GOAL OF THE EXERCISE:
This exercise asks for every line of the material that includes the word "none".

GIVEN DATA:
────
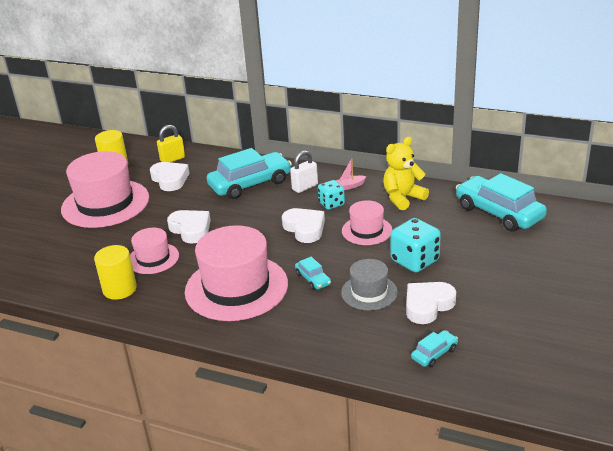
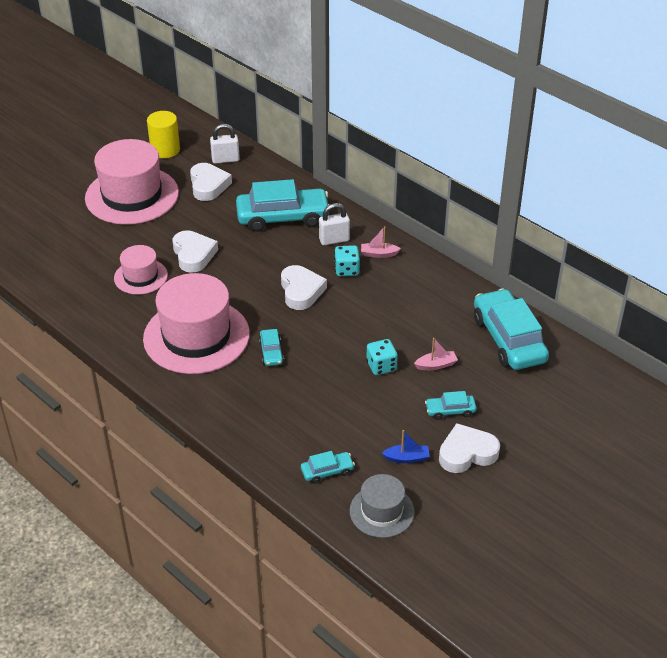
camera: 20 degrees right, 10 degrees up
(119, 289) = (93, 301): yellow cylinder -> none
(172, 159) = (225, 159): yellow padlock -> white padlock
(367, 230) = (359, 314): pink hat -> none
(369, 292) = (313, 385): grey hat -> grey hat (382, 511)
(403, 198) = (423, 287): yellow teddy bear -> none
(415, 261) = (381, 366): turquoise dice -> turquoise dice, size x0.63
(428, 305) = (358, 420): white heart -> white heart (467, 453)
(458, 246) = (436, 365): none -> pink boat
(493, 320) = (407, 458): none -> blue boat
(497, 274) = (450, 410): none -> turquoise car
────
ANSWER AREA:
(119, 289) = (93, 301): yellow cylinder -> none
(367, 230) = (359, 314): pink hat -> none
(403, 198) = (423, 287): yellow teddy bear -> none
(458, 246) = (436, 365): none -> pink boat
(493, 320) = (407, 458): none -> blue boat
(497, 274) = (450, 410): none -> turquoise car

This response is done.